Stored data =
* * * *

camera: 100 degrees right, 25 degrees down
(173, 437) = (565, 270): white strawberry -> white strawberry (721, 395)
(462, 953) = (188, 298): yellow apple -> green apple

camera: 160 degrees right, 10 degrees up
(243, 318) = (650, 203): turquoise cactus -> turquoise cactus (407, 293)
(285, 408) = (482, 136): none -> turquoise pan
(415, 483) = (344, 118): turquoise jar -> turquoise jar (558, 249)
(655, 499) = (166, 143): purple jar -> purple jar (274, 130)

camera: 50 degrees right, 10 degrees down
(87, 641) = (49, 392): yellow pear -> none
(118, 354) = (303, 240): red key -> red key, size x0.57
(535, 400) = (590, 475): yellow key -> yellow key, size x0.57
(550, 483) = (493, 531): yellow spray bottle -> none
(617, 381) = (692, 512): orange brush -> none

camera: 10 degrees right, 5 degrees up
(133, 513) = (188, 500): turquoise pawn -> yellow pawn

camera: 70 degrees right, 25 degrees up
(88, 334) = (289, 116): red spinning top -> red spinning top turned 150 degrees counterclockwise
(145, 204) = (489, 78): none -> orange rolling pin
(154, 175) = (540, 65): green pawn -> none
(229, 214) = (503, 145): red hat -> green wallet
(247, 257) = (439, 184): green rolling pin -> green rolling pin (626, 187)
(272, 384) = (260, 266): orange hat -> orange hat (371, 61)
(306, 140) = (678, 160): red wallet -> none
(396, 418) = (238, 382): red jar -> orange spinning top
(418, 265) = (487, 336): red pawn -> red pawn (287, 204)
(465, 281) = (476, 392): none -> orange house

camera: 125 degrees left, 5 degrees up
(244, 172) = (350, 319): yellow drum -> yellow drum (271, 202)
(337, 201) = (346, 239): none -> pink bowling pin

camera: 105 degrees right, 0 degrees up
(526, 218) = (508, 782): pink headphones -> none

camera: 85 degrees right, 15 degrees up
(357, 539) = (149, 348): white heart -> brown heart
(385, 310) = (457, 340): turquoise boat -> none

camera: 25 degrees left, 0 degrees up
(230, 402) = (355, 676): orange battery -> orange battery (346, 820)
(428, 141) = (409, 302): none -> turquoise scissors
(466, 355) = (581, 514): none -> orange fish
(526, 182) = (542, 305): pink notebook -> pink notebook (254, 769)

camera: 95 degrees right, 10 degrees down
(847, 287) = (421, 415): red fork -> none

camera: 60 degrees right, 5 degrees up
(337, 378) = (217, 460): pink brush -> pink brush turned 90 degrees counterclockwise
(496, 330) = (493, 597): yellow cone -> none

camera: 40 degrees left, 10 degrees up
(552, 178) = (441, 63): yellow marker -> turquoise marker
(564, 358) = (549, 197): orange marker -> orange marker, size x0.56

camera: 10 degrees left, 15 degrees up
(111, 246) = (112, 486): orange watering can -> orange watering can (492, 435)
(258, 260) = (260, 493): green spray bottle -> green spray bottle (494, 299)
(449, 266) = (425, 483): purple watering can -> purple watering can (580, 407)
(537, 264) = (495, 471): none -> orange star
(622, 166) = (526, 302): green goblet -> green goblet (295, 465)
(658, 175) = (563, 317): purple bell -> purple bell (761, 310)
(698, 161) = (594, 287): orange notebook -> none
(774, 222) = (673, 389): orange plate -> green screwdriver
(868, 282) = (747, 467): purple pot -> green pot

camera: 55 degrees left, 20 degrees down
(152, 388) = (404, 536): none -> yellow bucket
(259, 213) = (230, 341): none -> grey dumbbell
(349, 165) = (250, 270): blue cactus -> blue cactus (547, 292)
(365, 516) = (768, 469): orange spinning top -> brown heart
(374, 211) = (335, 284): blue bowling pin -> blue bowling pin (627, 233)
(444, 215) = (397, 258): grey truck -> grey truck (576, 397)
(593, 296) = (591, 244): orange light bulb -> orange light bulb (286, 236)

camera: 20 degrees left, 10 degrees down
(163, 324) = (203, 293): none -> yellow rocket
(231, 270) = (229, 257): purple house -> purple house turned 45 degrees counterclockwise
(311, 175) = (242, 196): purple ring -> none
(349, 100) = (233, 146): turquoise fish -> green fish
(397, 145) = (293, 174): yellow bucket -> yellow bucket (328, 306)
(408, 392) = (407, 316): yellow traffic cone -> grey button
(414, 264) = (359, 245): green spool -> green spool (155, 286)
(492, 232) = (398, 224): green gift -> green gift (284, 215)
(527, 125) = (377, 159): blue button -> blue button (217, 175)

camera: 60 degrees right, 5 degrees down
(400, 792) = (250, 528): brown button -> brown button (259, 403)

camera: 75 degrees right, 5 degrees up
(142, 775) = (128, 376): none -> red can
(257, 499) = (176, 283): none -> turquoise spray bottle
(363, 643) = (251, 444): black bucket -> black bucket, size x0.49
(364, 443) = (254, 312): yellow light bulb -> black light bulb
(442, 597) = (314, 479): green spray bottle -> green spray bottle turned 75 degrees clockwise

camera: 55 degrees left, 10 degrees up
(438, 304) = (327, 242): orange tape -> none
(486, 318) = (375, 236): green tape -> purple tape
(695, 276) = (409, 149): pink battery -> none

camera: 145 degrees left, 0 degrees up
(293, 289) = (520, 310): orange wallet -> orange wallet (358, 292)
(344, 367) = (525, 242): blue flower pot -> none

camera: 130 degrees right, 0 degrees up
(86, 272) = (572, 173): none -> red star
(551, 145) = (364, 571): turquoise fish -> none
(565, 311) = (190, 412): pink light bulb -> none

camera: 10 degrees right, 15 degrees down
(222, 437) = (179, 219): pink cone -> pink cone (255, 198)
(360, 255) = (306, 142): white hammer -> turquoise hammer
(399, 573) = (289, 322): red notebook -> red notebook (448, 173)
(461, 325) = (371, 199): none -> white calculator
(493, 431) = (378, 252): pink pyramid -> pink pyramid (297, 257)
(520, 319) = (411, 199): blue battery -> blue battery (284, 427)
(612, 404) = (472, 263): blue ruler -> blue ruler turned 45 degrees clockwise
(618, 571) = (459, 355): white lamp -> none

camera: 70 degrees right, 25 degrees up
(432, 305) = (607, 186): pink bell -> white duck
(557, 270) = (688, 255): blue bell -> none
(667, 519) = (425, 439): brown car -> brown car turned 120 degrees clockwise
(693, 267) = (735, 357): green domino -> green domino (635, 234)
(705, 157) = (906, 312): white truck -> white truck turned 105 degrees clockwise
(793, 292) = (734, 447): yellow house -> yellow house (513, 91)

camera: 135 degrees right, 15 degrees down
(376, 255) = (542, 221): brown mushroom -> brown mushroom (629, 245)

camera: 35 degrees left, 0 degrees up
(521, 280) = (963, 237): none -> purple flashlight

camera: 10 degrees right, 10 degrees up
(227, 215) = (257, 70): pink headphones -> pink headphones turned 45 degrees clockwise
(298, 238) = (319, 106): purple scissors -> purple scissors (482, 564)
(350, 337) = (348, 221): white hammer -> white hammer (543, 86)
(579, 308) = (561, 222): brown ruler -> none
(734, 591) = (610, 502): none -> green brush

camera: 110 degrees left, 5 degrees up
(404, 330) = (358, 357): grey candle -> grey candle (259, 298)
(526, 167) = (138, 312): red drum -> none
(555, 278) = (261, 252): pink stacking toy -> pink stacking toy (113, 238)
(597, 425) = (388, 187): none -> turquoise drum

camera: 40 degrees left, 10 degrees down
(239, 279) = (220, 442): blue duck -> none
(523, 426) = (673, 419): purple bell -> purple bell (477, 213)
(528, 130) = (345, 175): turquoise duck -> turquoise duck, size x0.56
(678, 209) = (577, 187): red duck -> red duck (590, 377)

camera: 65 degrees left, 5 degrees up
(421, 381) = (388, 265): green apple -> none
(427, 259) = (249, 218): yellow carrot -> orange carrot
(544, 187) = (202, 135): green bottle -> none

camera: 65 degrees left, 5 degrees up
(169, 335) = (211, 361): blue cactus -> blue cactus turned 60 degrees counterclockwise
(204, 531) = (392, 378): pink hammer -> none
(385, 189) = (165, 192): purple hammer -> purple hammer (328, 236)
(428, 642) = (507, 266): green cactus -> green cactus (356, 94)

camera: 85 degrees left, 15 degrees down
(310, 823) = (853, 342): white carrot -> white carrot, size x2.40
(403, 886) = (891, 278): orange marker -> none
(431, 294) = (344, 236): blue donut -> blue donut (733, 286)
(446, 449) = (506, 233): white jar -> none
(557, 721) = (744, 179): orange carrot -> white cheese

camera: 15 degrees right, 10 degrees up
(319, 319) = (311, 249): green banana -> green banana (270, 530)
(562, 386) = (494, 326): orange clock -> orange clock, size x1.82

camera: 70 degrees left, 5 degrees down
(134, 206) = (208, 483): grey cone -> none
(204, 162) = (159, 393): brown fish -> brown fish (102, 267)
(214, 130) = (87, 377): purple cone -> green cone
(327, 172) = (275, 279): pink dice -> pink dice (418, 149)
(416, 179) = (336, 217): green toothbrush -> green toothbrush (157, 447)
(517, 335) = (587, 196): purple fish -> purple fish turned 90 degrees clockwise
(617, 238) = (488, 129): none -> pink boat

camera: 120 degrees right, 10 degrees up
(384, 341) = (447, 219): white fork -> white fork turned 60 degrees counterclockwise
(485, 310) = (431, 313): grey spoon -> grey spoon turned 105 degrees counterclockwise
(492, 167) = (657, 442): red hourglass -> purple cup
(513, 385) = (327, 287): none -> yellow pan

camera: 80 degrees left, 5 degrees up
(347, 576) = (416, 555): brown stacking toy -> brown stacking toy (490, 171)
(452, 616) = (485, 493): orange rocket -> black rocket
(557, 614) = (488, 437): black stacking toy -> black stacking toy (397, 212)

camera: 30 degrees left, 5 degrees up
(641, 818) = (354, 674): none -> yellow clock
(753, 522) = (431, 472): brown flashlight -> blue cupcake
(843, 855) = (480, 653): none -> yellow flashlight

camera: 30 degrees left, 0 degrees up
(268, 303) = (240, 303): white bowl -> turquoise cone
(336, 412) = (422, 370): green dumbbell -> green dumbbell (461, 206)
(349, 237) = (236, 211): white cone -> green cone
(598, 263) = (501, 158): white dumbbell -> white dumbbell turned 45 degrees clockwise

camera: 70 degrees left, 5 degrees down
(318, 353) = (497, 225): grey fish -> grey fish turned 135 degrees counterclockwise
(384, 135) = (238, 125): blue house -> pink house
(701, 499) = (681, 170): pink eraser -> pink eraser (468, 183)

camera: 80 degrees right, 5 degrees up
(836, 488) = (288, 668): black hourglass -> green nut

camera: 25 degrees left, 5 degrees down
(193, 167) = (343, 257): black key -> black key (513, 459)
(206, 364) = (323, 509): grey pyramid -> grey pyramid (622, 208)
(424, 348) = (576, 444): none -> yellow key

* * * *

Exercise instructions = Copy nothing beyond the line containing "(550, 483) = (493, 531): yellow". Transcribe exactly from the first line of the entries down to that line, inclusive.

Worked solution =
camera: 100 degrees right, 25 degrees down
(173, 437) = (565, 270): white strawberry -> white strawberry (721, 395)
(462, 953) = (188, 298): yellow apple -> green apple

camera: 160 degrees right, 10 degrees up
(243, 318) = (650, 203): turquoise cactus -> turquoise cactus (407, 293)
(285, 408) = (482, 136): none -> turquoise pan
(415, 483) = (344, 118): turquoise jar -> turquoise jar (558, 249)
(655, 499) = (166, 143): purple jar -> purple jar (274, 130)

camera: 50 degrees right, 10 degrees down
(87, 641) = (49, 392): yellow pear -> none
(118, 354) = (303, 240): red key -> red key, size x0.57
(535, 400) = (590, 475): yellow key -> yellow key, size x0.57
(550, 483) = (493, 531): yellow spray bottle -> none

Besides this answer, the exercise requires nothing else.